▸ Instruction: Format every line of the listing below as a Markdown table with two columns, Row for the row number and Line for the text of the line, and skip any blank lines. Leave the pictures out of your answer.

begin

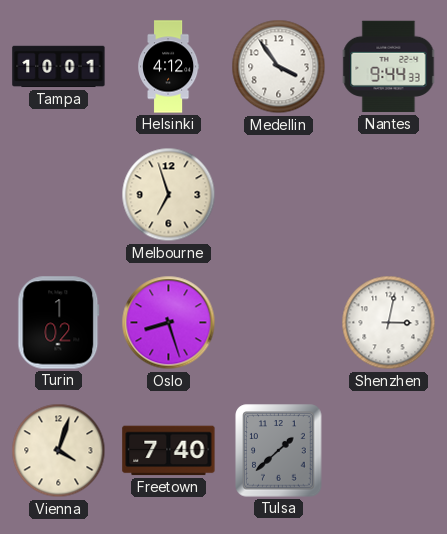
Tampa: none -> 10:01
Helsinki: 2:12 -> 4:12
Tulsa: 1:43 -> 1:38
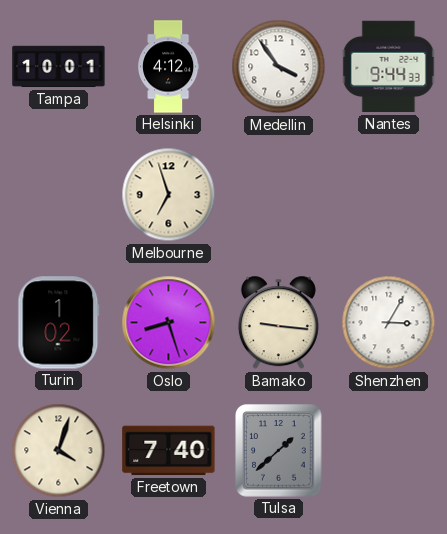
Bamako: none -> 9:16
Shenzhen: 3:02 -> 3:05
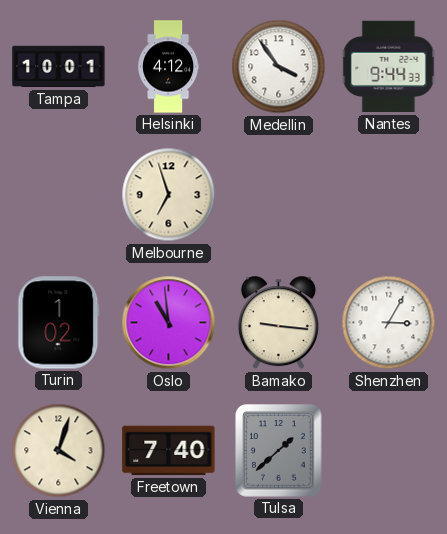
Oslo: 8:27 -> 10:59
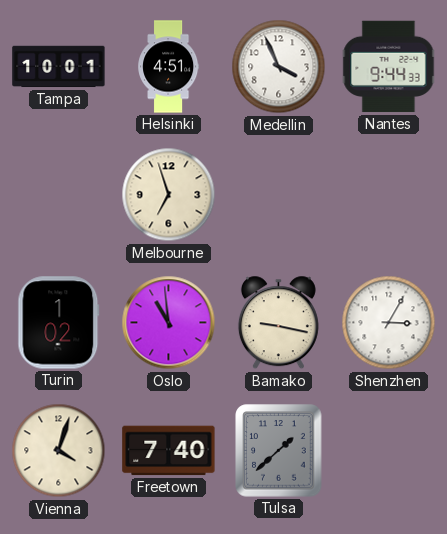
Helsinki: 4:12 -> 4:51
Medellin: 3:54 -> 3:56
Bamako: 9:16 -> 9:17
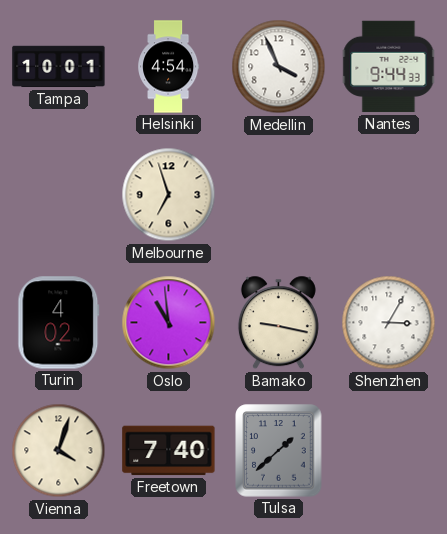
Helsinki: 4:51 -> 4:54
Turin: 1:02 -> 4:02
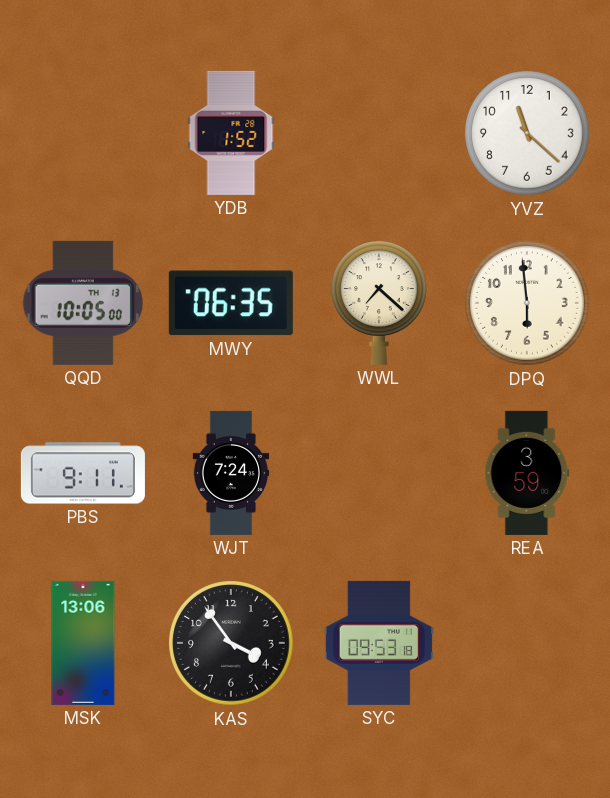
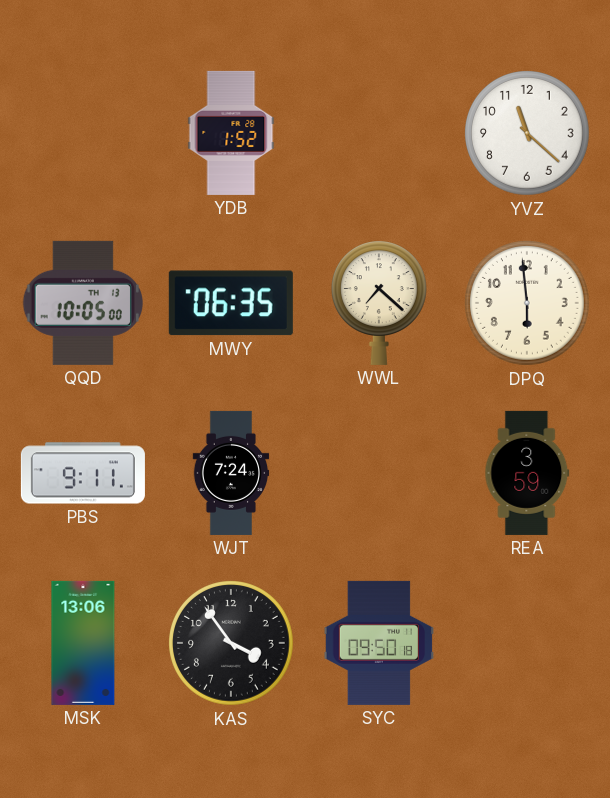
SYC: 09:53 -> 09:50
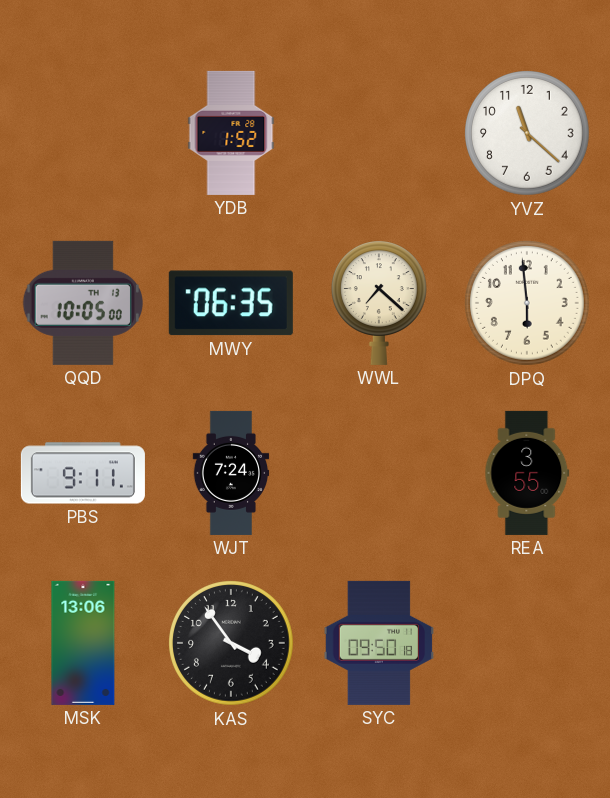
REA: 3:59 -> 3:55
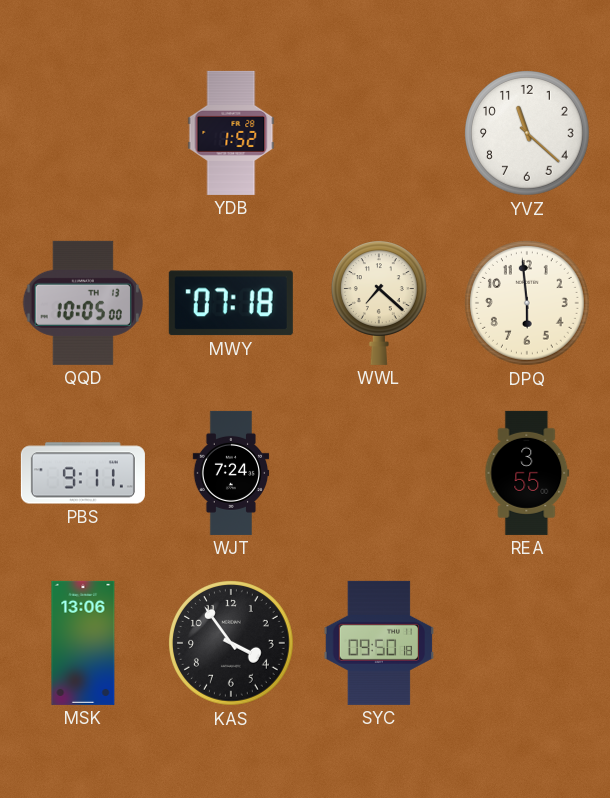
MWY: 06:35 -> 07:18
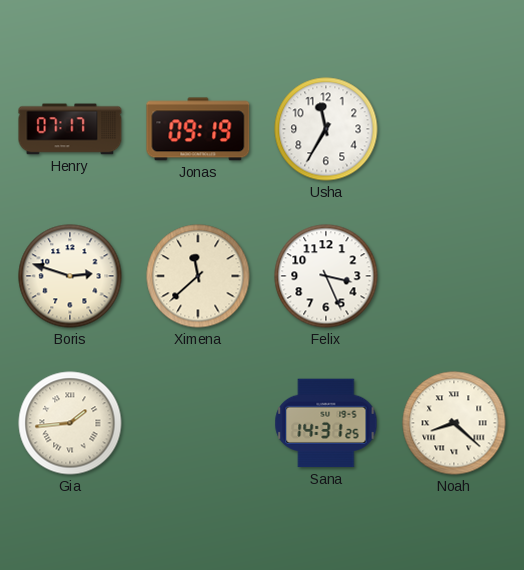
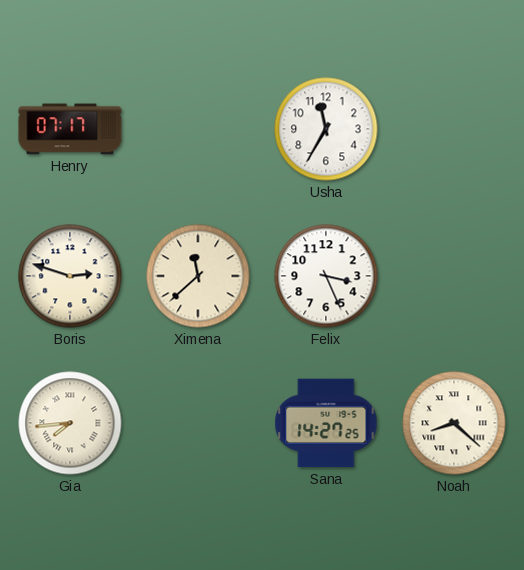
Jonas: 09:19 -> none
Gia: 1:44 -> 7:44
Sana: 14:31 -> 14:27
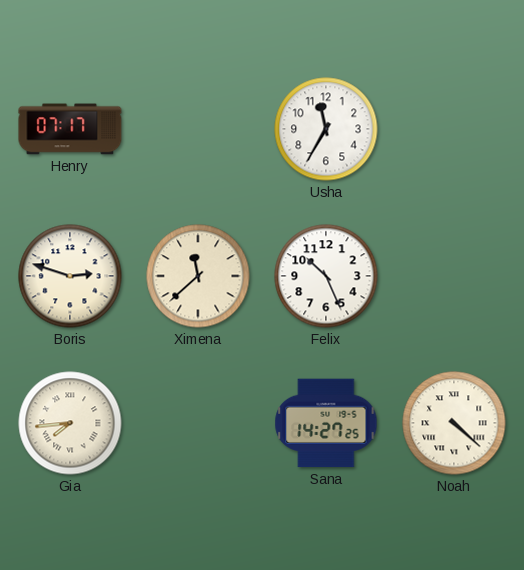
Felix: 3:26 -> 10:26
Noah: 8:22 -> 4:22
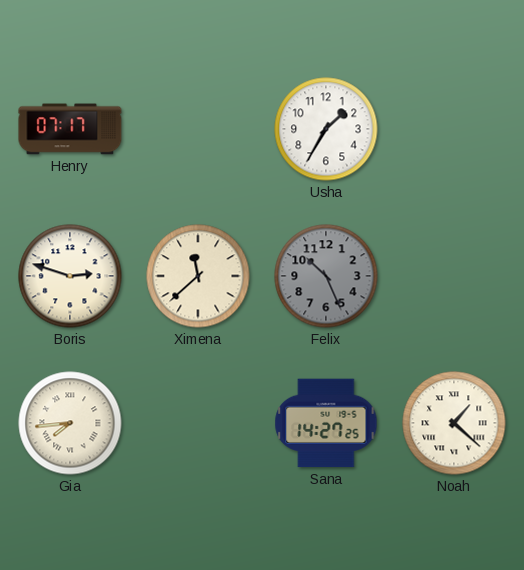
Usha: 11:35 -> 1:35
Felix dial: white -> grey
Noah: 4:22 -> 1:22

end

▸ Answer to this problem:
| Row | Line |
|---|---|
| 1 | Tampa: none -> 10:01 |
| 2 | Helsinki: 2:12 -> 4:12 |
| 3 | Tulsa: 1:43 -> 1:38 |
| 4 | Bamako: none -> 9:16 |
| 5 | Shenzhen: 3:02 -> 3:05 |
| 6 | Oslo: 8:27 -> 10:59 |
| 7 | Helsinki: 4:12 -> 4:51 |
| 8 | Medellin: 3:54 -> 3:56 |
| 9 | Bamako: 9:16 -> 9:17 |
| 10 | Helsinki: 4:51 -> 4:54 |
| 11 | Turin: 1:02 -> 4:02 |
| 12 | SYC: 09:53 -> 09:50 |
| 13 | REA: 3:59 -> 3:55 |
| 14 | MWY: 06:35 -> 07:18 |
| 15 | Jonas: 09:19 -> none |
| 16 | Gia: 1:44 -> 7:44 |
| 17 | Sana: 14:31 -> 14:27 |
| 18 | Felix: 3:26 -> 10:26 |
| 19 | Noah: 8:22 -> 4:22 |
| 20 | Usha: 11:35 -> 1:35 |
| 21 | Felix dial: white -> grey |
| 22 | Noah: 4:22 -> 1:22 |